What is needed
Whatever runs from the line with "LED3: white -> red" to the end of the records below must be copied exactly, with nothing else included.

[Data for this exercise — start]

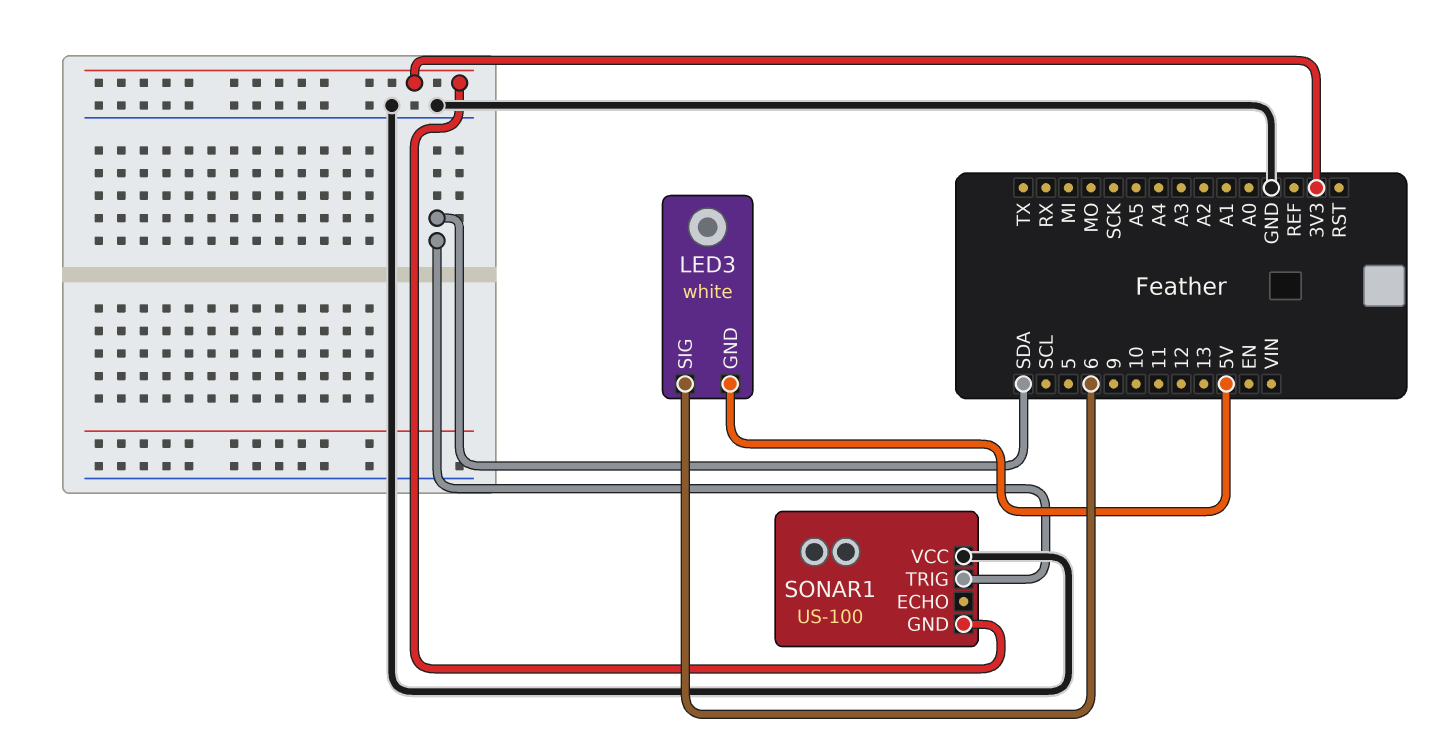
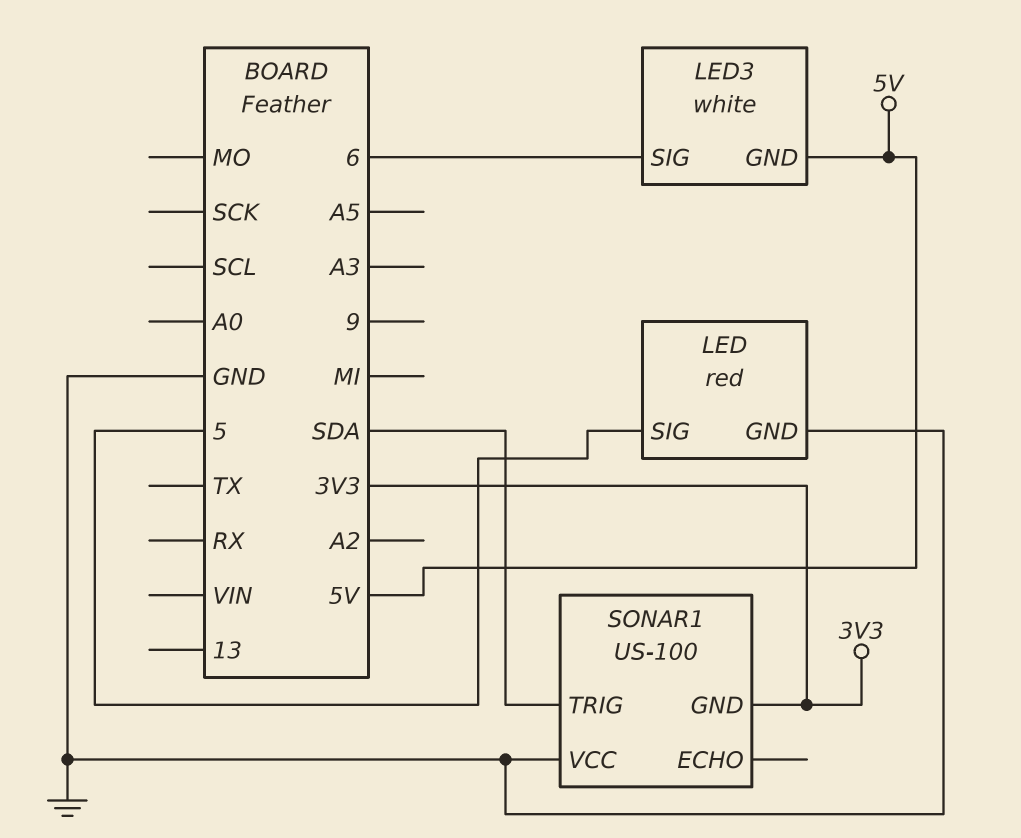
LED: none -> red
LED pin GND: none -> GND
LED pin SIG: none -> 5

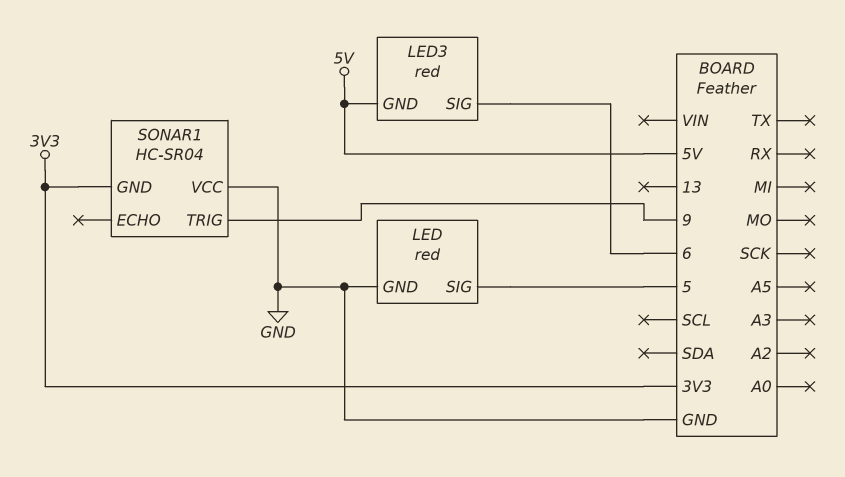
LED3: white -> red
SONAR1: US-100 -> HC-SR04
SONAR1 pin TRIG: SDA -> 9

[Data for this exercise — finish]

Solved problem
LED3: white -> red
SONAR1: US-100 -> HC-SR04
SONAR1 pin TRIG: SDA -> 9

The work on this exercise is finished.